Repeat the listing exactly. Any picture in it should be left out of the copy.

Supplied information section start

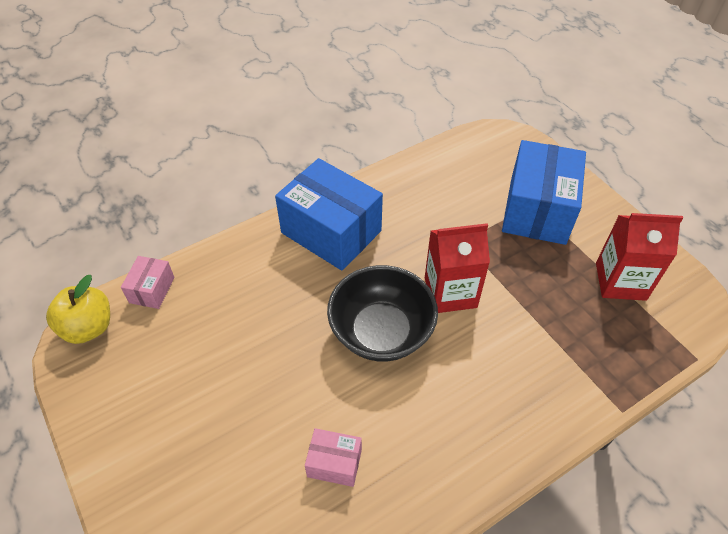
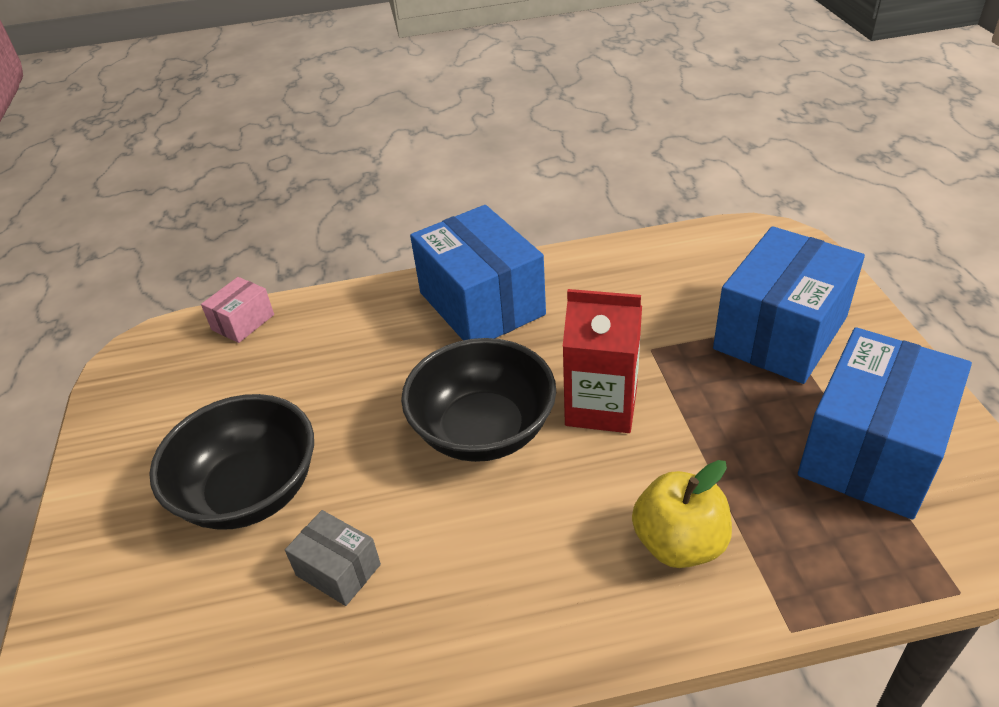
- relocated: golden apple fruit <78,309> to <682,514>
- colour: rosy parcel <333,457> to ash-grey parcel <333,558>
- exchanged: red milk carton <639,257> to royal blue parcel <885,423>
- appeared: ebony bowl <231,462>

Supplied information section end

> Answer to this task
- relocated: golden apple fruit <78,309> to <682,514>
- colour: rosy parcel <333,457> to ash-grey parcel <333,558>
- exchanged: red milk carton <639,257> to royal blue parcel <885,423>
- appeared: ebony bowl <231,462>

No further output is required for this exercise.